## [Task goal]
Report every line of the listing below that contains the string "once", matching case exactly.

## [Extracted data]

START

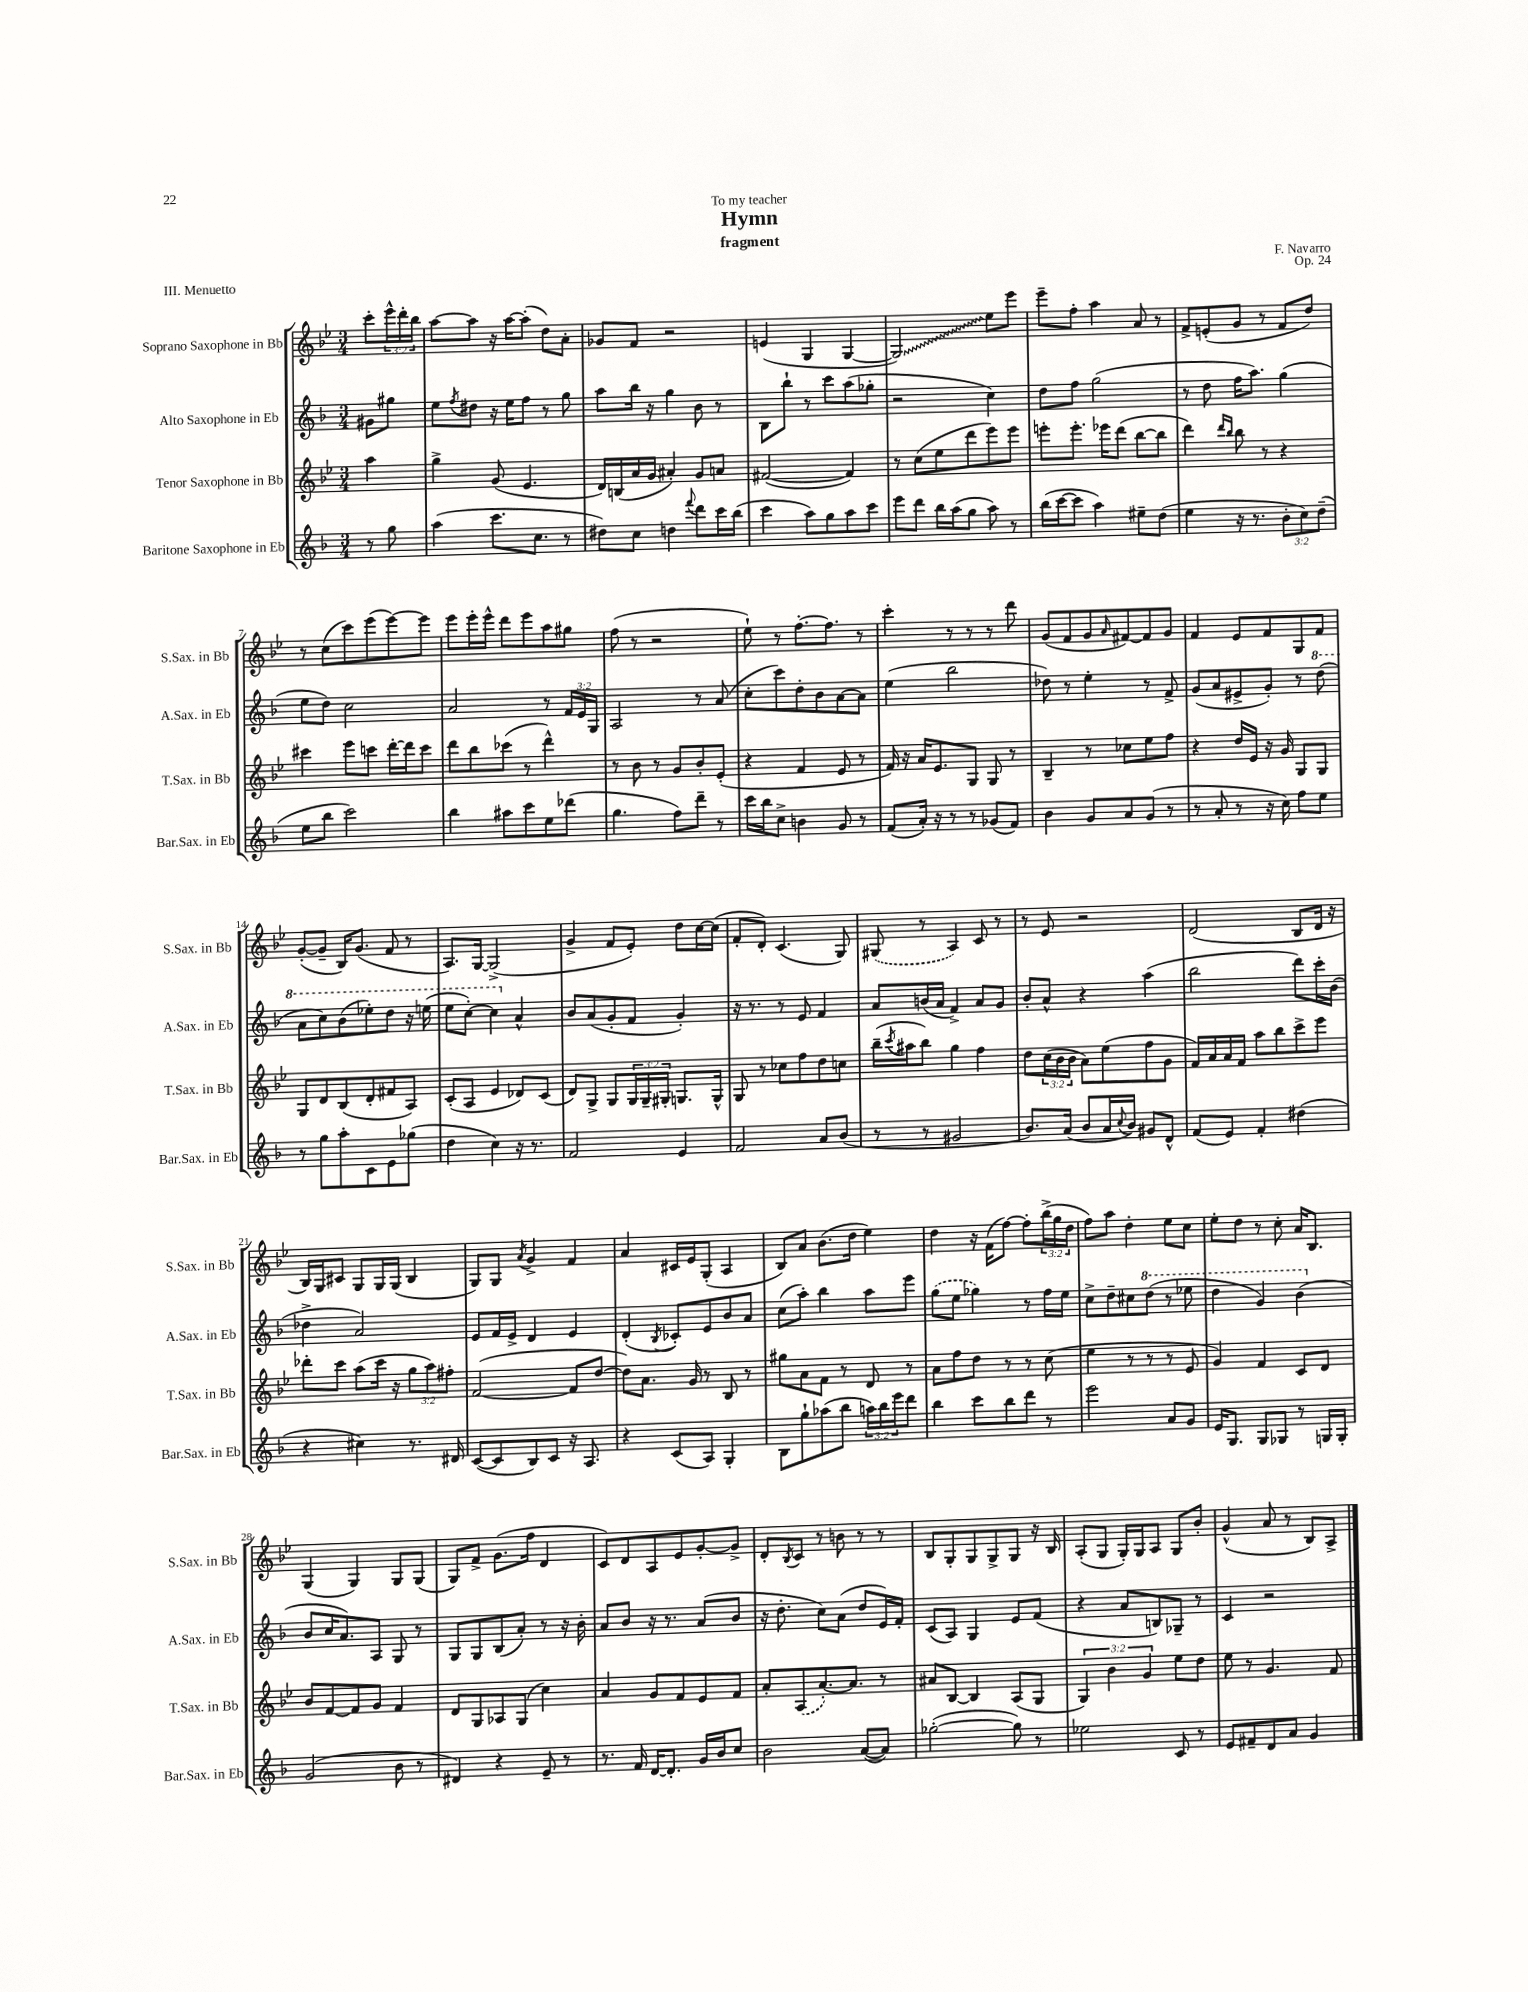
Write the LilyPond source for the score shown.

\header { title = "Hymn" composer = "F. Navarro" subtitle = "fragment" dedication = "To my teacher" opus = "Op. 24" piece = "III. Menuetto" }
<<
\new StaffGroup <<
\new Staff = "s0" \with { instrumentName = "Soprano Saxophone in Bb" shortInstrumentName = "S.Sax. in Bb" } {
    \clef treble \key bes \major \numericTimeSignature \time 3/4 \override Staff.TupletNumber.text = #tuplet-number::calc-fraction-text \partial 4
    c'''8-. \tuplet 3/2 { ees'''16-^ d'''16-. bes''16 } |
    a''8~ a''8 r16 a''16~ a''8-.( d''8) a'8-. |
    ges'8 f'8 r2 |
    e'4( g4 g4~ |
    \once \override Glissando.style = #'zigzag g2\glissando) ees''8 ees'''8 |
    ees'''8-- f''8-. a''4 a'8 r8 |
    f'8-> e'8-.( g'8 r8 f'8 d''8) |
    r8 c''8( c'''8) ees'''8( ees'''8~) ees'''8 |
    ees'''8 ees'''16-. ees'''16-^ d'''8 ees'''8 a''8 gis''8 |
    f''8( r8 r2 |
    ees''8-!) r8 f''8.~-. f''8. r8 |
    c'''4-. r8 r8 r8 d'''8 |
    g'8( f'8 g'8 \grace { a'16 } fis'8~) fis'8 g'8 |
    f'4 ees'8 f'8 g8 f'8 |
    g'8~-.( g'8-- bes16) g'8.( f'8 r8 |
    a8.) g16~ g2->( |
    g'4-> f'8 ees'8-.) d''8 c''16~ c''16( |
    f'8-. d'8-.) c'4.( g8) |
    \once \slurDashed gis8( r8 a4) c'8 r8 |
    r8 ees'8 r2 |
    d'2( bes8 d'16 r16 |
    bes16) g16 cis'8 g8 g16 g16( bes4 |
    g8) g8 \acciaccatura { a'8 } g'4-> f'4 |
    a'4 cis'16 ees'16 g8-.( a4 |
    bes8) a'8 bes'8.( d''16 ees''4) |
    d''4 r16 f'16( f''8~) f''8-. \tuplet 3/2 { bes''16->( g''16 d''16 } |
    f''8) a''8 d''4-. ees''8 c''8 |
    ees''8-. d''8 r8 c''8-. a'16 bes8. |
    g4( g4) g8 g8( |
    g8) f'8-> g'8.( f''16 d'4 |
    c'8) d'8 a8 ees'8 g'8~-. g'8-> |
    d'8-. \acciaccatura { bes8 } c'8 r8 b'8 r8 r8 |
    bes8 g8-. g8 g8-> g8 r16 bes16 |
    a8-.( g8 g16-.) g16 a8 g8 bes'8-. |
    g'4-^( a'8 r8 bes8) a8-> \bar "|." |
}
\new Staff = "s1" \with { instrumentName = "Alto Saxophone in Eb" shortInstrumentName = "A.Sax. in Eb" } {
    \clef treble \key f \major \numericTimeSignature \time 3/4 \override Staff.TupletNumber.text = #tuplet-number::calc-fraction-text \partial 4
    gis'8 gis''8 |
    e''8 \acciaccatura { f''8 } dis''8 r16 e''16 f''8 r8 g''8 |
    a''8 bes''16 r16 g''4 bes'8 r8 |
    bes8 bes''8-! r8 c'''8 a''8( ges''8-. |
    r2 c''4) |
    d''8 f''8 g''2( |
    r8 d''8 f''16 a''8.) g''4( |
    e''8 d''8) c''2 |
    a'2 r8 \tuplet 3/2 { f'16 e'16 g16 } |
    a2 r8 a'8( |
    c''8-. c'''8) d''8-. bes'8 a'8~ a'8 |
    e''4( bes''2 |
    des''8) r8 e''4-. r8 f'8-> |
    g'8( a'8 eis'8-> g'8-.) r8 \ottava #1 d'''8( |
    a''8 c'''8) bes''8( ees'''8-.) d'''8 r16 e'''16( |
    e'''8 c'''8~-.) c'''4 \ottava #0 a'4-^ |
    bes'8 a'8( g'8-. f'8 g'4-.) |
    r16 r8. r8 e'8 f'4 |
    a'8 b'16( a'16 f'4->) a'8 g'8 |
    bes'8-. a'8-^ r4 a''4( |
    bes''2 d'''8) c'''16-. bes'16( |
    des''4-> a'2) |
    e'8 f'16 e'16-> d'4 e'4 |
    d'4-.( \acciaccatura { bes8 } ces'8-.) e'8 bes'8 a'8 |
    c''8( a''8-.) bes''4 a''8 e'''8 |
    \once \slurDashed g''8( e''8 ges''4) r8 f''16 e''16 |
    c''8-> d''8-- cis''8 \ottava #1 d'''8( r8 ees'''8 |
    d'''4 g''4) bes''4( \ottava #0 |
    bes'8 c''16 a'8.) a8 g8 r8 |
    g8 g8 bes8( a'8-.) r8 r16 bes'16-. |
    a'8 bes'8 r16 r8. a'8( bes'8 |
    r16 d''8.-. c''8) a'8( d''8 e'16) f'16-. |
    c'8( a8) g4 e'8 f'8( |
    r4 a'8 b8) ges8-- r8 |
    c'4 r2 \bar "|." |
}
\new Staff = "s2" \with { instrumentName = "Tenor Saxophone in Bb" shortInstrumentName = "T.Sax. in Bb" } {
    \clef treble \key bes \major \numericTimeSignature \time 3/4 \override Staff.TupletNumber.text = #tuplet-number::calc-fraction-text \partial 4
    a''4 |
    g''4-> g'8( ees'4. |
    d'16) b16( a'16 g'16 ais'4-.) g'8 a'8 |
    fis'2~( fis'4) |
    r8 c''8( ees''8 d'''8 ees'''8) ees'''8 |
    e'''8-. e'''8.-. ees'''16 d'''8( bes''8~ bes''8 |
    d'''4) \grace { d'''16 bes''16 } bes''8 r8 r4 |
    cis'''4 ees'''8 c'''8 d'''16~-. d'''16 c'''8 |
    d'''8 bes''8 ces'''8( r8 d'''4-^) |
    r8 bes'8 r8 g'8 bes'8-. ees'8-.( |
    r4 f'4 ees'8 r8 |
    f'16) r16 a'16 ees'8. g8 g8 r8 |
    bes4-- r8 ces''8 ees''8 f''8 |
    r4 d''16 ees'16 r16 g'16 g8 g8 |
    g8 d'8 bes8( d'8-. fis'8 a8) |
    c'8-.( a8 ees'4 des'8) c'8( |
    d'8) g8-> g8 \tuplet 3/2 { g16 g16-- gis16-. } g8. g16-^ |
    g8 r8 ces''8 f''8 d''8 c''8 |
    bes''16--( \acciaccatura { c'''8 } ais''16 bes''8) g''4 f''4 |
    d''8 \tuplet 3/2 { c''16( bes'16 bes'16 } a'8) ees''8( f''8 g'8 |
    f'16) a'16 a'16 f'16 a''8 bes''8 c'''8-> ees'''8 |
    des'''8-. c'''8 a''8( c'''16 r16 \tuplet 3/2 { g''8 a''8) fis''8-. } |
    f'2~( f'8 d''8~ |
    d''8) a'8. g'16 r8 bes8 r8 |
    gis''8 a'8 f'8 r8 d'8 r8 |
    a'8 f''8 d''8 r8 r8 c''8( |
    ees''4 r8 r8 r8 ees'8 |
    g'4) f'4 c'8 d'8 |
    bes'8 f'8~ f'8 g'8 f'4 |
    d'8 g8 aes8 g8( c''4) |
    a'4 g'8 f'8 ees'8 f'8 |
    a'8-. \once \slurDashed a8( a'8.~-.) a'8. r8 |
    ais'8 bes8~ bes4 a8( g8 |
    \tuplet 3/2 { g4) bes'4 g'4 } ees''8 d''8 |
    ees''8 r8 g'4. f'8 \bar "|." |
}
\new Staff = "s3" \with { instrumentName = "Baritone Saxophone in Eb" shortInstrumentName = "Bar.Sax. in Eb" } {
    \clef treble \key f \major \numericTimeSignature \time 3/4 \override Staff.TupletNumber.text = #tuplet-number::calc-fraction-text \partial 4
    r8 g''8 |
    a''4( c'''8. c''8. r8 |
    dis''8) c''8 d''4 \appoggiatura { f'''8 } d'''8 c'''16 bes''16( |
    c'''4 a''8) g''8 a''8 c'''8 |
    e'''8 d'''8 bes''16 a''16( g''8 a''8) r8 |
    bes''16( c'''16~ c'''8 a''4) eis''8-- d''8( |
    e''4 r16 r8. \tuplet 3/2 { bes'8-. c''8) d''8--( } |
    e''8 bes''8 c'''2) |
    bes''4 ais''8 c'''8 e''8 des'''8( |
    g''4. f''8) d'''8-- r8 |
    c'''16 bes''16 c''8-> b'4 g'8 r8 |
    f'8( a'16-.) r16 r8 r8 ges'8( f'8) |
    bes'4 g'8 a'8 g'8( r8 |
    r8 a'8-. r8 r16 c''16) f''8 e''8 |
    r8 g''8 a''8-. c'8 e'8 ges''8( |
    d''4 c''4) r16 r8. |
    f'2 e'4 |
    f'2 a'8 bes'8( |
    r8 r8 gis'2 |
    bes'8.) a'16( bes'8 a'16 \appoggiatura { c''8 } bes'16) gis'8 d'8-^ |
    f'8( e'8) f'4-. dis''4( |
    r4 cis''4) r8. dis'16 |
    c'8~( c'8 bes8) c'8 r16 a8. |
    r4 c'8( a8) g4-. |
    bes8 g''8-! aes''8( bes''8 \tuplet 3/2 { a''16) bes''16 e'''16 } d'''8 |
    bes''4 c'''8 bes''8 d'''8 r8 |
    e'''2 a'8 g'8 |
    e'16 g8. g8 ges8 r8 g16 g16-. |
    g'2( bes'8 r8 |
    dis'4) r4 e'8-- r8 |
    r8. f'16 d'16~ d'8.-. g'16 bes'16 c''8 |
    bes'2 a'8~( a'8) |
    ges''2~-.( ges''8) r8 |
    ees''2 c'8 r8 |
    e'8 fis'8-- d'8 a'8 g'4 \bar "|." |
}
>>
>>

END

## [Problem solution]
    \once \override Glissando.style = #'zigzag g2\glissando) ees''8 ees'''8 |
    \once \slurDashed gis8( r8 a4) c'8 r8 |
    \once \slurDashed g''8( e''8 ges''4) r8 f''16 e''16 |
    a'8-. \once \slurDashed a8( a'8.~-.) a'8. r8 |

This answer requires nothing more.